Work task: Images excluded, return every record exactly as it reads.

Records provided: Begin

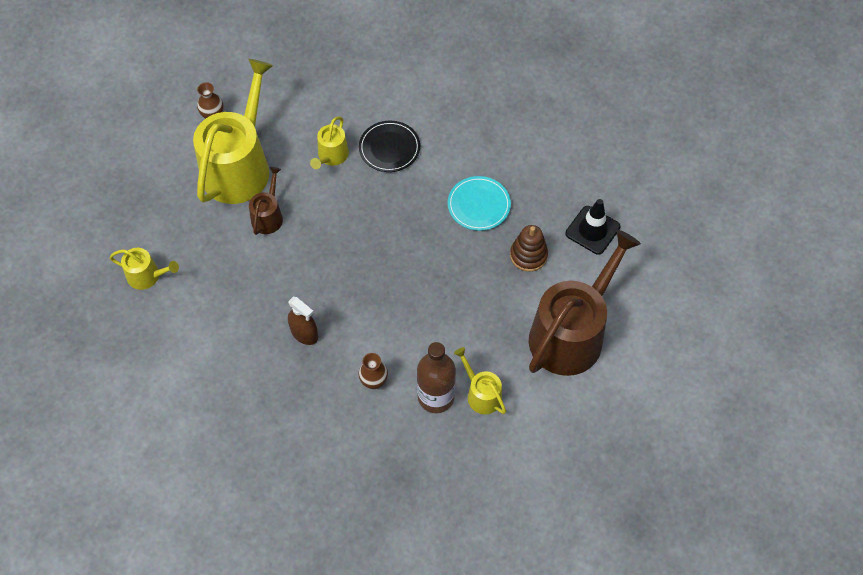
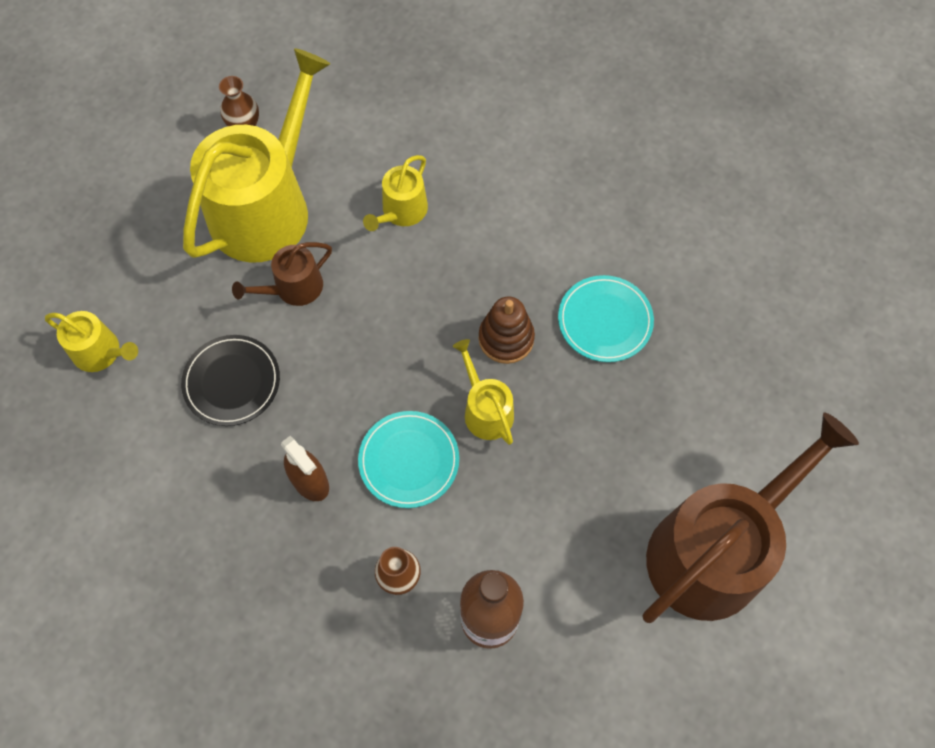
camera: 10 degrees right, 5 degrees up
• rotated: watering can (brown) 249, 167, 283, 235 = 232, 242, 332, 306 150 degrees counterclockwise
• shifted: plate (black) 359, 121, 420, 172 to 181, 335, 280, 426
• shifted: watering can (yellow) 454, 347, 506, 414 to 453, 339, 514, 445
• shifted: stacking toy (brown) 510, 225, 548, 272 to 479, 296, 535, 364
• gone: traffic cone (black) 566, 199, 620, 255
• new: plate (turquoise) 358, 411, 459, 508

Records provided: End

Answer to this task:
camera: 10 degrees right, 5 degrees up
• rotated: watering can (brown) 249, 167, 283, 235 = 232, 242, 332, 306 150 degrees counterclockwise
• shifted: plate (black) 359, 121, 420, 172 to 181, 335, 280, 426
• shifted: watering can (yellow) 454, 347, 506, 414 to 453, 339, 514, 445
• shifted: stacking toy (brown) 510, 225, 548, 272 to 479, 296, 535, 364
• gone: traffic cone (black) 566, 199, 620, 255
• new: plate (turquoise) 358, 411, 459, 508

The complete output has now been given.